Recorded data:

- - -

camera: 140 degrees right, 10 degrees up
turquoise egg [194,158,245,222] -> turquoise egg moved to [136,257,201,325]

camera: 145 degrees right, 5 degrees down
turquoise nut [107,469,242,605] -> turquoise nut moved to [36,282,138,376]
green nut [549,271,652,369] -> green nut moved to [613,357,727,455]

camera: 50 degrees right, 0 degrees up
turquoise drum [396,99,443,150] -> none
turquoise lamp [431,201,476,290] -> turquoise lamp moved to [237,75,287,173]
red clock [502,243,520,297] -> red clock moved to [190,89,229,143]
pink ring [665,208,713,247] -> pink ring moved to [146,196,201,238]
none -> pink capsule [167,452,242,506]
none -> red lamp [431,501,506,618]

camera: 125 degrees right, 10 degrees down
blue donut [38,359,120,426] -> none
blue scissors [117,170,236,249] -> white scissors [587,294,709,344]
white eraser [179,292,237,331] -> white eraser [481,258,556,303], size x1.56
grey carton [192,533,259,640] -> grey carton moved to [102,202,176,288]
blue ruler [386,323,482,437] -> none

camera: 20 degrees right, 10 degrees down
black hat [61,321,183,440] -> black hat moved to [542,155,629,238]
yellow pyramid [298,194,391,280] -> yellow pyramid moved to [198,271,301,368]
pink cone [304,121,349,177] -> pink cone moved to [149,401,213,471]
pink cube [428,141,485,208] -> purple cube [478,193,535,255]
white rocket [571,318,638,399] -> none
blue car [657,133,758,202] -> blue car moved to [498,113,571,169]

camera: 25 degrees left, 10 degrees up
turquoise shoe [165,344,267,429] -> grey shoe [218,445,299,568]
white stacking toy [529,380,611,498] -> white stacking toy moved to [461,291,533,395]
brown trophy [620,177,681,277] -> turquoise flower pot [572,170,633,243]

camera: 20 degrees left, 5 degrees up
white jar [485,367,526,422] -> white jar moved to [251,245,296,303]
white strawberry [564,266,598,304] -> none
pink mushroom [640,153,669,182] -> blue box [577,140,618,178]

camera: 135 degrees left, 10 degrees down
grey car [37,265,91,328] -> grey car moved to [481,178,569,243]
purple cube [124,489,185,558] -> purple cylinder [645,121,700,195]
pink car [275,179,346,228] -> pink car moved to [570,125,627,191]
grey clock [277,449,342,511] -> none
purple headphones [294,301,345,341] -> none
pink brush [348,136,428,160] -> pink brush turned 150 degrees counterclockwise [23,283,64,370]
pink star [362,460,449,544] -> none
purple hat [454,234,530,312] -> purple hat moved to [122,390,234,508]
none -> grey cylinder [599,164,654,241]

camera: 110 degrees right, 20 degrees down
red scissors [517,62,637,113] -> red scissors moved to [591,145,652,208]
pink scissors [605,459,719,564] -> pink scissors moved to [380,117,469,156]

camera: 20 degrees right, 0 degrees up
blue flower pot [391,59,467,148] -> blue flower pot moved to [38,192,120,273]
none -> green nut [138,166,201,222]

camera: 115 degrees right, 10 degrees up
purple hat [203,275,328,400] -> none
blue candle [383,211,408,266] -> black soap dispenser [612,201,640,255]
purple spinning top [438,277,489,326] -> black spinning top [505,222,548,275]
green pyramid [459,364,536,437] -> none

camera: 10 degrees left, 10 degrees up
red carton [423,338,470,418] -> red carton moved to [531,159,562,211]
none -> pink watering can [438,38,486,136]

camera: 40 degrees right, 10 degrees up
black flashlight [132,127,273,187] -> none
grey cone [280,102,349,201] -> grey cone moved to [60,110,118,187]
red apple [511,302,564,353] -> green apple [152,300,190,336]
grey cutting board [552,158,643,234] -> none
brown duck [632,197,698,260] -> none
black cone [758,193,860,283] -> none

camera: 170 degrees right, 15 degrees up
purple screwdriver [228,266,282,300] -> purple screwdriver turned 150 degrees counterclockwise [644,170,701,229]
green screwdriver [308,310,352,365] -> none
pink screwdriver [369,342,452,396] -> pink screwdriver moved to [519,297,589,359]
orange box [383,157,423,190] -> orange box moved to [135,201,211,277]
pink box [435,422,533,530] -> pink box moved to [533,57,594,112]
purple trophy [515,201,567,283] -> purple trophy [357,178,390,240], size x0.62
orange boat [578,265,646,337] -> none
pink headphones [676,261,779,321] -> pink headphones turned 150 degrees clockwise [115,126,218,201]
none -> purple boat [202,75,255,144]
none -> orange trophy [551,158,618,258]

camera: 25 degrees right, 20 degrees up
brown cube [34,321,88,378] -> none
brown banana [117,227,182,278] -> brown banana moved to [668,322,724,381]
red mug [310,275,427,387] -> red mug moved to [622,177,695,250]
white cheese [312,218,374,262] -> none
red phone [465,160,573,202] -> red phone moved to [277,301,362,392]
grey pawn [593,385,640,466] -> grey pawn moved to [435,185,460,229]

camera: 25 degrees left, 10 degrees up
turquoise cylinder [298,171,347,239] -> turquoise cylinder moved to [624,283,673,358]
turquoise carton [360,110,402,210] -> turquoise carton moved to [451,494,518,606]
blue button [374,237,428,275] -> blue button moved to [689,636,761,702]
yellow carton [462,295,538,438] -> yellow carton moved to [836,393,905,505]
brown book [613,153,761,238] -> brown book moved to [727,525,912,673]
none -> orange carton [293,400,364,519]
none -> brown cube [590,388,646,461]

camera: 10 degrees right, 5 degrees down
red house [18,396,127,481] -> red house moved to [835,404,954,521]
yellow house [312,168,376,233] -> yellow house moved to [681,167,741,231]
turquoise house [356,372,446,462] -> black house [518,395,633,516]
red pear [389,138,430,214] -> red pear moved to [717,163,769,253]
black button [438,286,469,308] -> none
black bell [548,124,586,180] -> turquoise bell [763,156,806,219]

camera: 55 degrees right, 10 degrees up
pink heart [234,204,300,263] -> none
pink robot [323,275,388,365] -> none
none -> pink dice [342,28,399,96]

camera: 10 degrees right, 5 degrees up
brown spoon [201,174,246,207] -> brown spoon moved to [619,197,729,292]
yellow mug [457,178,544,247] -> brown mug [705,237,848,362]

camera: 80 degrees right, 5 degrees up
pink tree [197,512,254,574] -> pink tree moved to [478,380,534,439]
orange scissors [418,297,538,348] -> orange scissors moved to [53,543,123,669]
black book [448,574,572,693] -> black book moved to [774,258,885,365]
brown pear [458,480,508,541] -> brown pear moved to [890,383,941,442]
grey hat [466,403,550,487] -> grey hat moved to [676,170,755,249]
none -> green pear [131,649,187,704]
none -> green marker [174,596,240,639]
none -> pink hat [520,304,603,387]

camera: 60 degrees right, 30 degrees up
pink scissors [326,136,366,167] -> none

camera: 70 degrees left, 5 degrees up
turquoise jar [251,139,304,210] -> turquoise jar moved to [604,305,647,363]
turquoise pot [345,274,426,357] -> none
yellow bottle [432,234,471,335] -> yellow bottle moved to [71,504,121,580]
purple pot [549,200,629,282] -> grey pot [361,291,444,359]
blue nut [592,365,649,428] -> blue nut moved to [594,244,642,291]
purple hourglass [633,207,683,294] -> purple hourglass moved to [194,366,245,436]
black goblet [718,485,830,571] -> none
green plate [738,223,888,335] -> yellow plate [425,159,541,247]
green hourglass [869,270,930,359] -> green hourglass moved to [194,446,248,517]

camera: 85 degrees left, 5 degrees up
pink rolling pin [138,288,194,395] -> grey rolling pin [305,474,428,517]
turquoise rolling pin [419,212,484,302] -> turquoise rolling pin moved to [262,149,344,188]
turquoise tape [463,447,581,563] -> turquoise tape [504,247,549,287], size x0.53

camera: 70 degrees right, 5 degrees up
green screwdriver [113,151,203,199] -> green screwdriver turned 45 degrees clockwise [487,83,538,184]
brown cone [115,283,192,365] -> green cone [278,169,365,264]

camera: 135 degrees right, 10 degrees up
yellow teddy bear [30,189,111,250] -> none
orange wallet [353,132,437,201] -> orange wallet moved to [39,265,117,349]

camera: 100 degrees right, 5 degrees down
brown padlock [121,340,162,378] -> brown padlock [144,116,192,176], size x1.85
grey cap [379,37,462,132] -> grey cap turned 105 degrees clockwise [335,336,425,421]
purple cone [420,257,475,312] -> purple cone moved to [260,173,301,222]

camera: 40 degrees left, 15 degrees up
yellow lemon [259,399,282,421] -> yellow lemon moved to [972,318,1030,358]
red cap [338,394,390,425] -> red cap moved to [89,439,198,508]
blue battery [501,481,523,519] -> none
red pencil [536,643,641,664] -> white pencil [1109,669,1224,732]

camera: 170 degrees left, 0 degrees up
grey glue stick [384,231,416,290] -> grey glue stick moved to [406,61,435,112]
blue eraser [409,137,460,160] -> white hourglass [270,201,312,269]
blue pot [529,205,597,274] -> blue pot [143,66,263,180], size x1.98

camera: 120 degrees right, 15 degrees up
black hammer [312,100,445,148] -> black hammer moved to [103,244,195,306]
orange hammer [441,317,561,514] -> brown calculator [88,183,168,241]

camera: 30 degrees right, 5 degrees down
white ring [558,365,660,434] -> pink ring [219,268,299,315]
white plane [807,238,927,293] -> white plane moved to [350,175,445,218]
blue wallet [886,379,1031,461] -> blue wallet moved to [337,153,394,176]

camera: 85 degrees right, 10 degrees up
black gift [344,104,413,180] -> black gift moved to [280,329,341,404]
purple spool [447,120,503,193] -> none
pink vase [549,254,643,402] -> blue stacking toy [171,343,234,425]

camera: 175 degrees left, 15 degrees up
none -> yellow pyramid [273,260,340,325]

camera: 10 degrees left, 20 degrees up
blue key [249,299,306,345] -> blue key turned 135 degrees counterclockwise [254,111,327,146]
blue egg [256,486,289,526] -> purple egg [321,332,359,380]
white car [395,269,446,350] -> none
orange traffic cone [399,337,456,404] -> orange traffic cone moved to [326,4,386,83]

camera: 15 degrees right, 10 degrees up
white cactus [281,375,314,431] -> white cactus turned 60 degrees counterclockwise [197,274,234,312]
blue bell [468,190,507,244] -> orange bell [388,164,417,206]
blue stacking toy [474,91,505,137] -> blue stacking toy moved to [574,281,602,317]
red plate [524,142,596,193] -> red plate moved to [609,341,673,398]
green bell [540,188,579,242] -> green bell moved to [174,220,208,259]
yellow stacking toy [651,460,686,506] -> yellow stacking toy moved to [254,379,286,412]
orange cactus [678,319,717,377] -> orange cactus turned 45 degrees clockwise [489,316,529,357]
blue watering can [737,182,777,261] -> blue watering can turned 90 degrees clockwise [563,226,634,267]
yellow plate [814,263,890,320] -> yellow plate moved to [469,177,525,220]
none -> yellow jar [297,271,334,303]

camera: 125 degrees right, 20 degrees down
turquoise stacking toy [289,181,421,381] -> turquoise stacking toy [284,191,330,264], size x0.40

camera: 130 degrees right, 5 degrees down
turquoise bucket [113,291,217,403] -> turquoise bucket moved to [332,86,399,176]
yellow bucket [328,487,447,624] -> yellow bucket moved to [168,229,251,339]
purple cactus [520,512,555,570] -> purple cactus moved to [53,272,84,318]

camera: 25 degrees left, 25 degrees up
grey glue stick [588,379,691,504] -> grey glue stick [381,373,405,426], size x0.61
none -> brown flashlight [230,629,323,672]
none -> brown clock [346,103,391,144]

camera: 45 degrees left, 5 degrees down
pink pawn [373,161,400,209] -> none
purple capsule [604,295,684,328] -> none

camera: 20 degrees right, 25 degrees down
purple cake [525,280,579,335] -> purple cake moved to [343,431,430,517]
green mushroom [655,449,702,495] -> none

- - -

Directions: Identify every line above that includes the word "stick", and show those lines.

Task response:
grey glue stick [384,231,416,290] -> grey glue stick moved to [406,61,435,112]
grey glue stick [588,379,691,504] -> grey glue stick [381,373,405,426], size x0.61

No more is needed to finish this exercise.